» Task description:
Restate word for word the lines below from the one that has "green eraser: 5 -> 4" through the one that has "yellow banana: 15 -> 10", keeping both and dropping all pictures.

» Extracted entries:
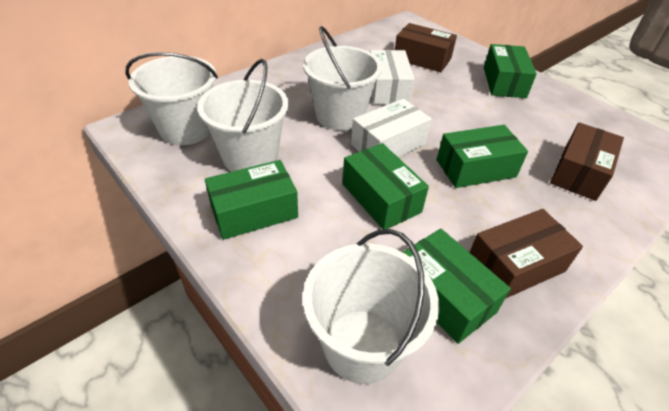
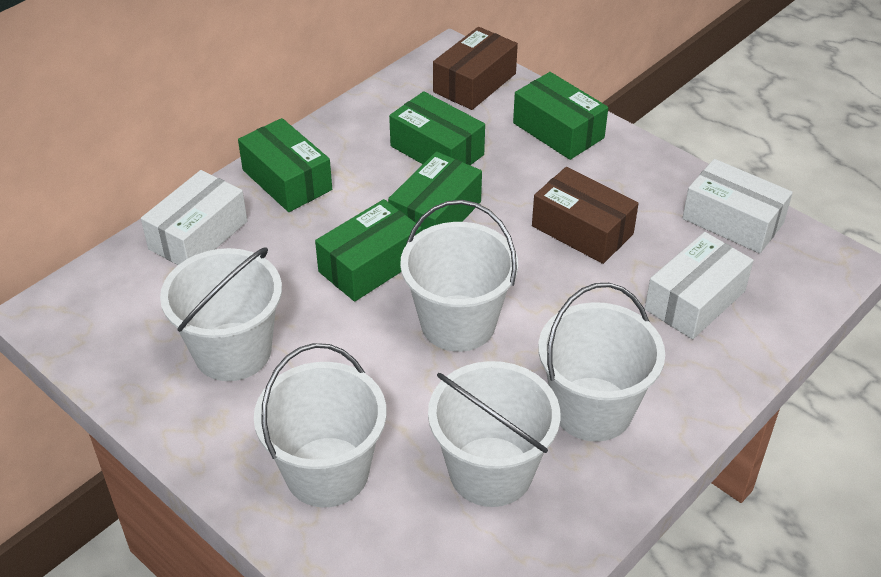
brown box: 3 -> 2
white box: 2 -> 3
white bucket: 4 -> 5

---

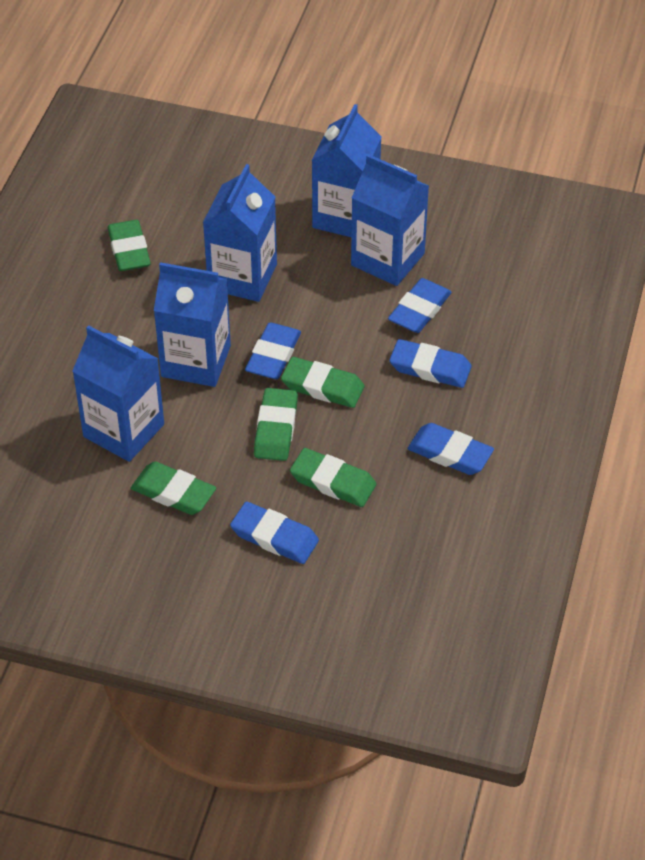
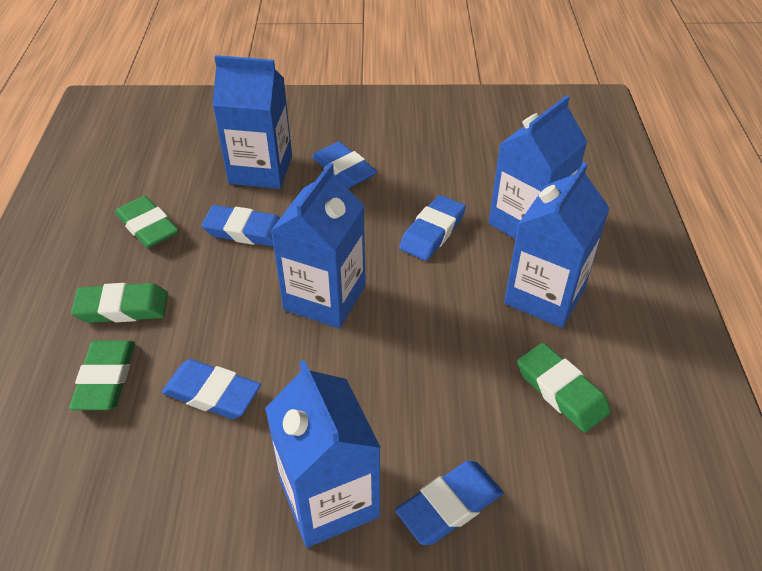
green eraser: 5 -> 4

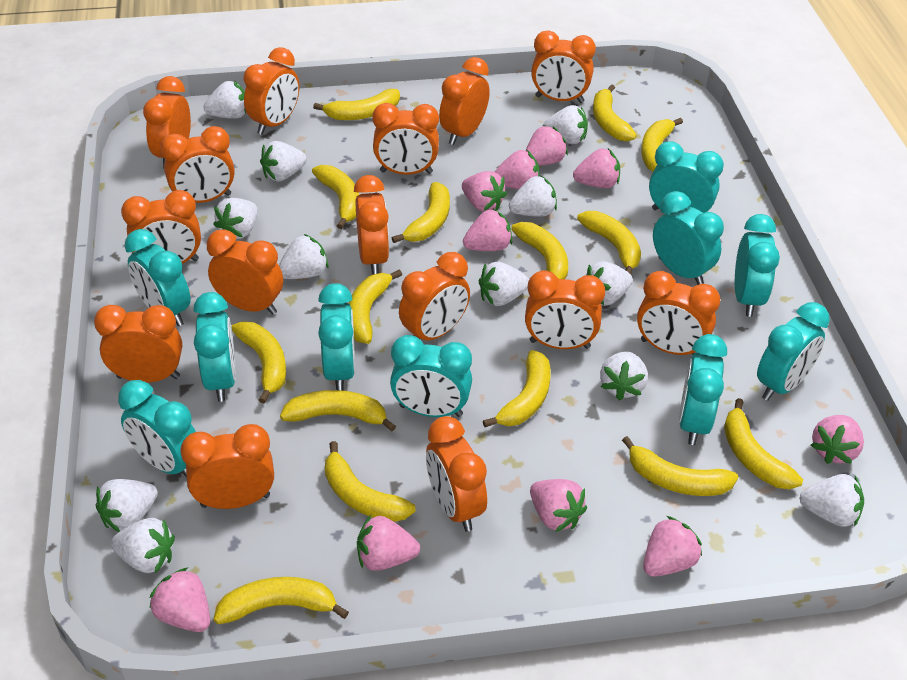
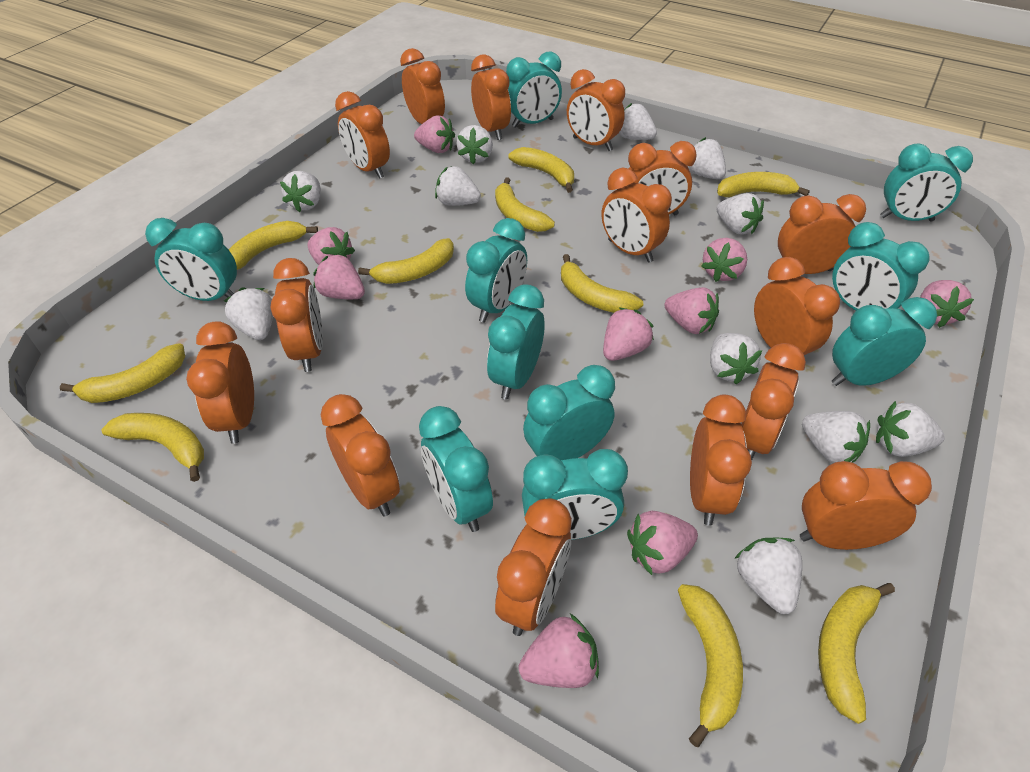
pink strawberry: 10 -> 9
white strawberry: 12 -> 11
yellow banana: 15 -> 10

==

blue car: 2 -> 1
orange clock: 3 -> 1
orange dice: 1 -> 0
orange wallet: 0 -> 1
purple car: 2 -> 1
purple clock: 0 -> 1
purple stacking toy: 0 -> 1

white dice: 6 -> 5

» Exercise output:
green eraser: 5 -> 4

pink strawberry: 10 -> 9
white strawberry: 12 -> 11
yellow banana: 15 -> 10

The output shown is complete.